[Records for processing Boundary: Start]
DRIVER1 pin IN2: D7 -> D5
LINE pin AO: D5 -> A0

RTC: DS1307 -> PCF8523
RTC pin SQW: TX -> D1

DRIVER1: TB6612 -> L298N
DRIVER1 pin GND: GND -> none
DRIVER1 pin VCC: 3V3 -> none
[Records for processing Boundary: End]
[Records for processing Boundary: Start]
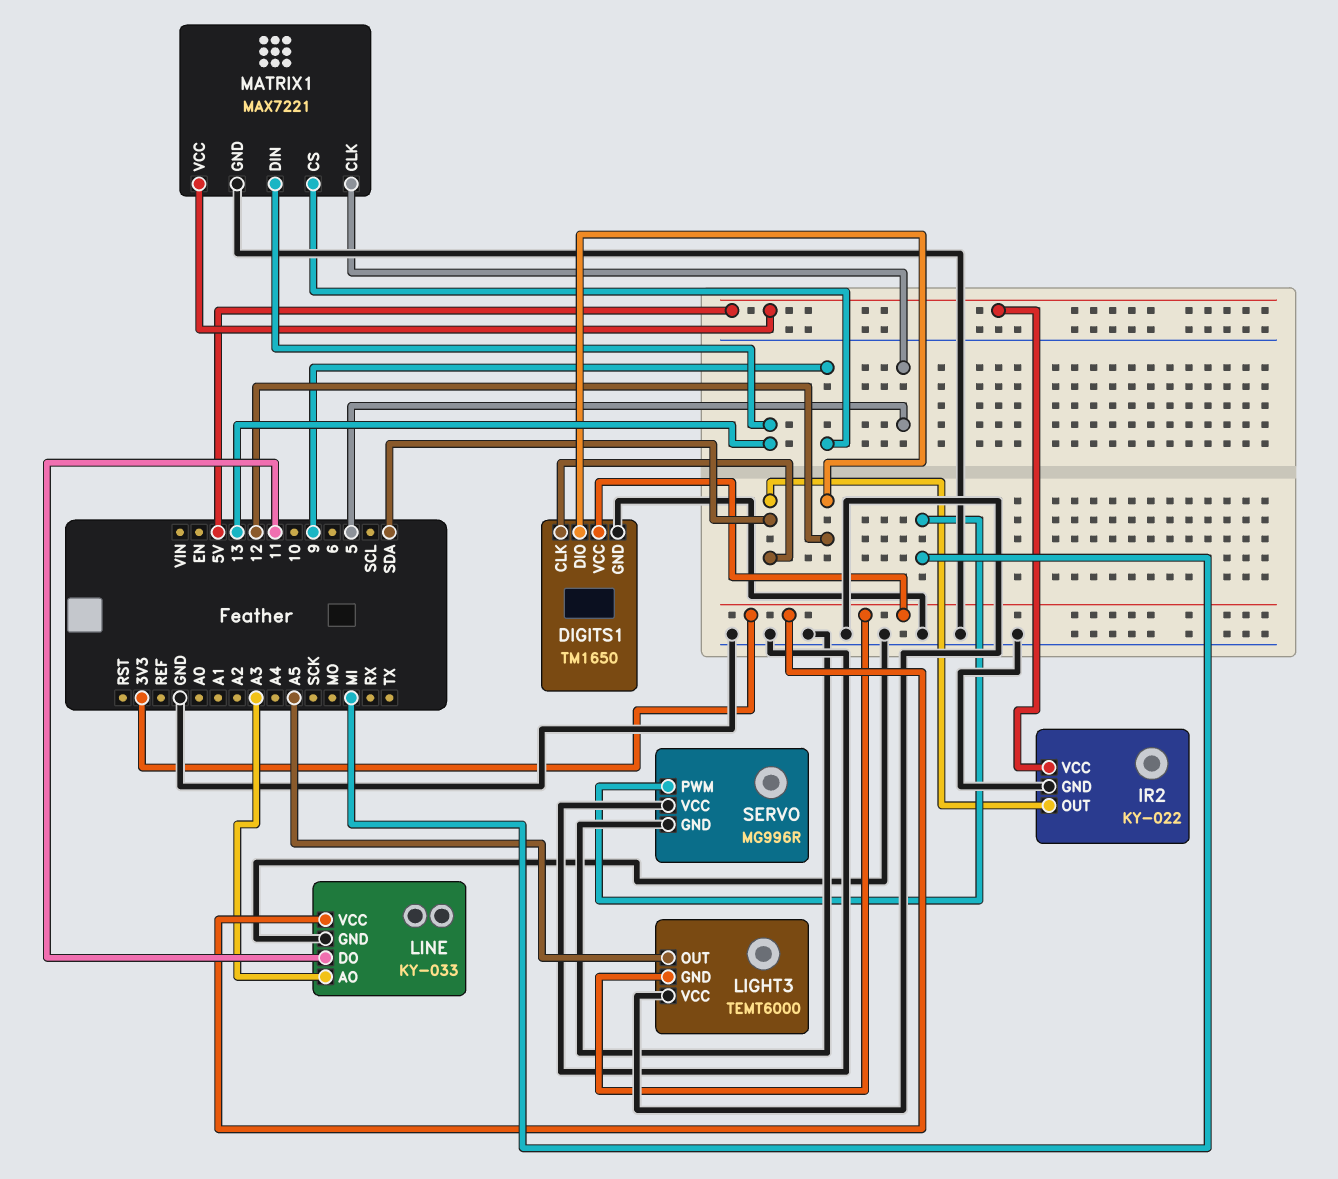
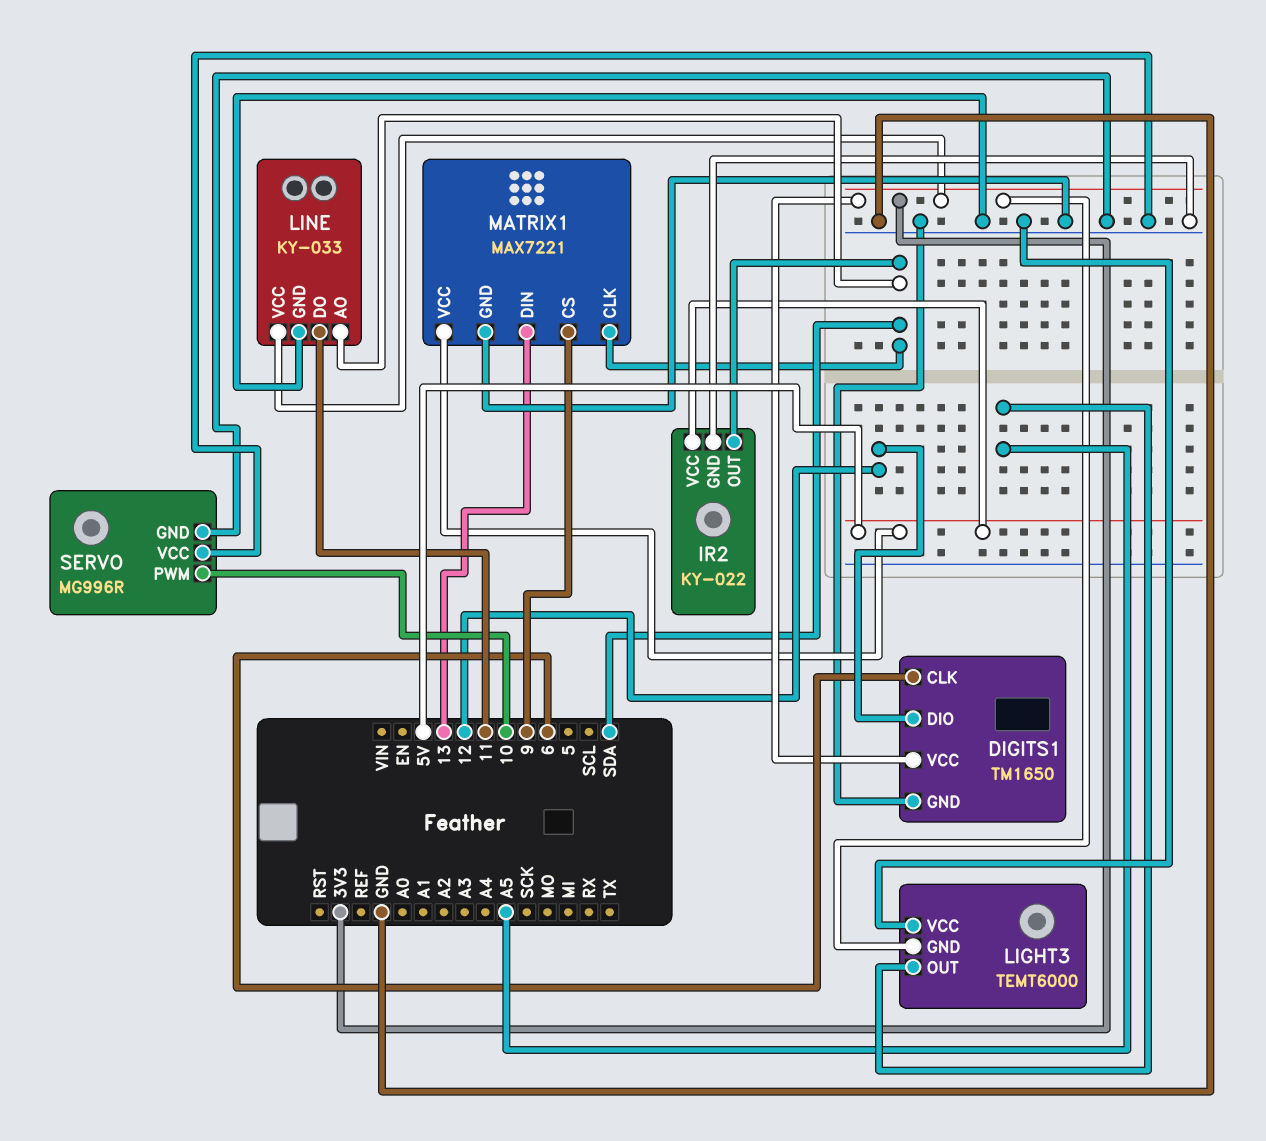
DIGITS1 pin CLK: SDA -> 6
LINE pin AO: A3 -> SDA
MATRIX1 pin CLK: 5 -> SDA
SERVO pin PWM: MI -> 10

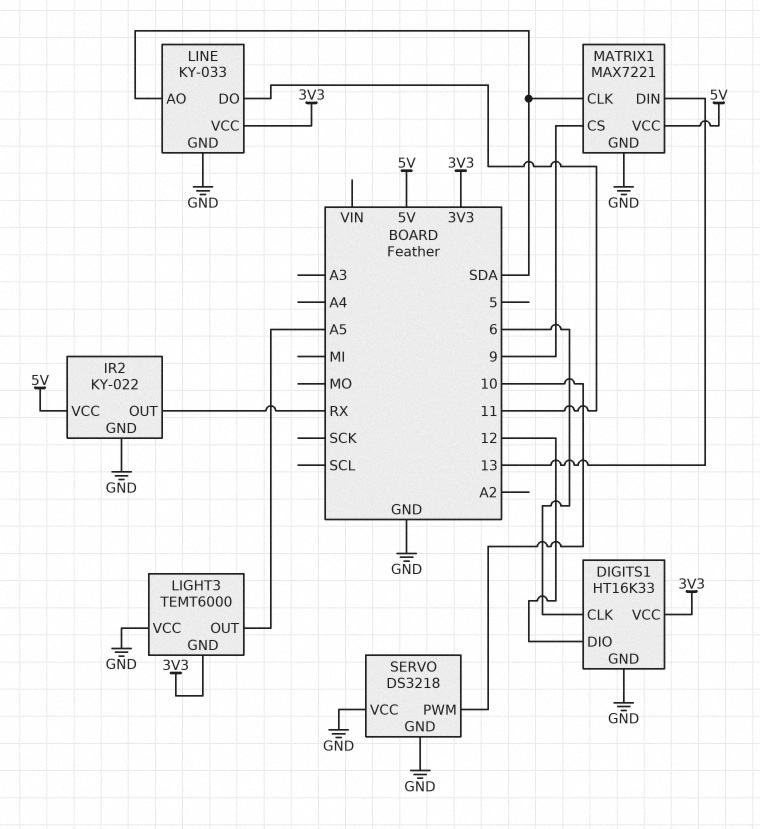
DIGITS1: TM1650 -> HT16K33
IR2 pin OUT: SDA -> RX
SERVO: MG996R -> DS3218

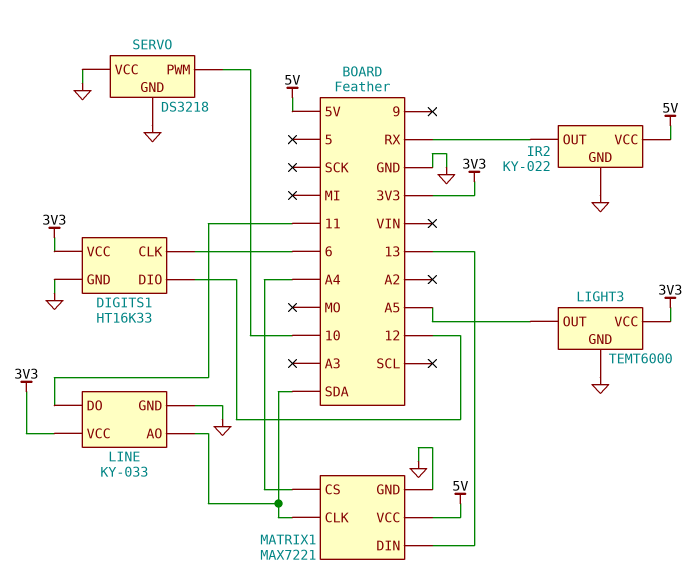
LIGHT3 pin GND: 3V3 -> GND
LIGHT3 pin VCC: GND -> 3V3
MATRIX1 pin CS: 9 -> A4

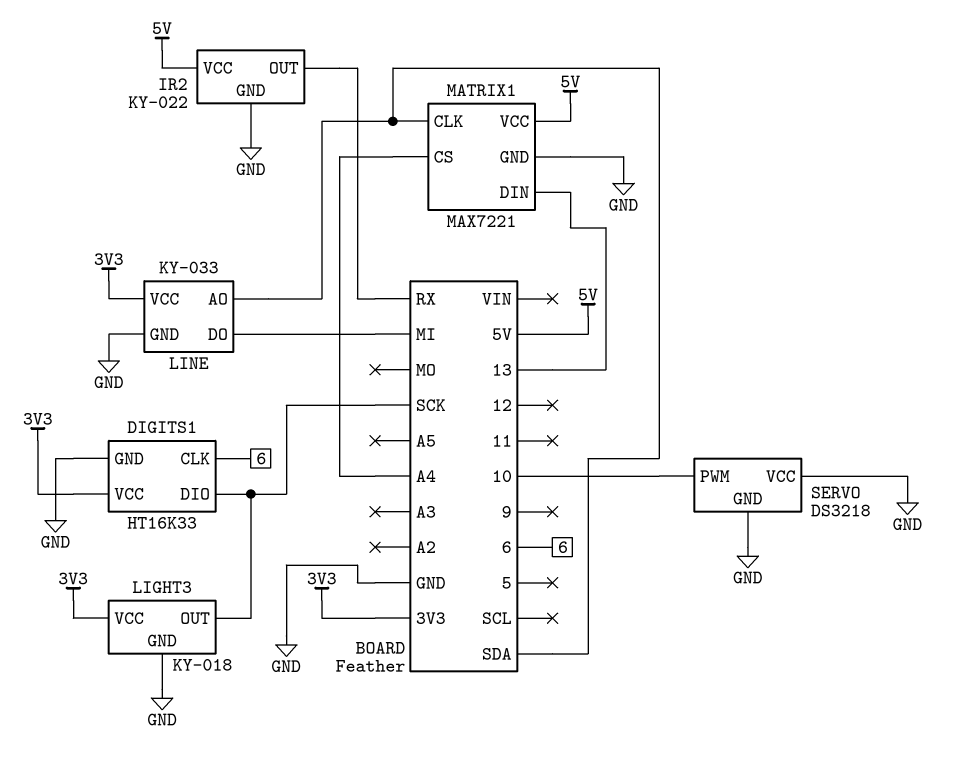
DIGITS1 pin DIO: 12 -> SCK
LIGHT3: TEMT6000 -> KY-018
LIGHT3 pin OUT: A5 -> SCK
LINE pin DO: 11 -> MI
[Records for processing Boundary: End]
[Records for processing Boundary: Start]
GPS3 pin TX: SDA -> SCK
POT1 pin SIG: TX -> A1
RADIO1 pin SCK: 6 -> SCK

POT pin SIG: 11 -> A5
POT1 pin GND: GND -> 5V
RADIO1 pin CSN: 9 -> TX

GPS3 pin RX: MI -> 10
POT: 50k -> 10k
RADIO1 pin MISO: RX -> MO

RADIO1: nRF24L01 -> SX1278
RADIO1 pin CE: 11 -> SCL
[Records for processing Boundary: End]
In the records, locate each line holding the string "none" and copy it.

DRIVER1 pin GND: GND -> none
DRIVER1 pin VCC: 3V3 -> none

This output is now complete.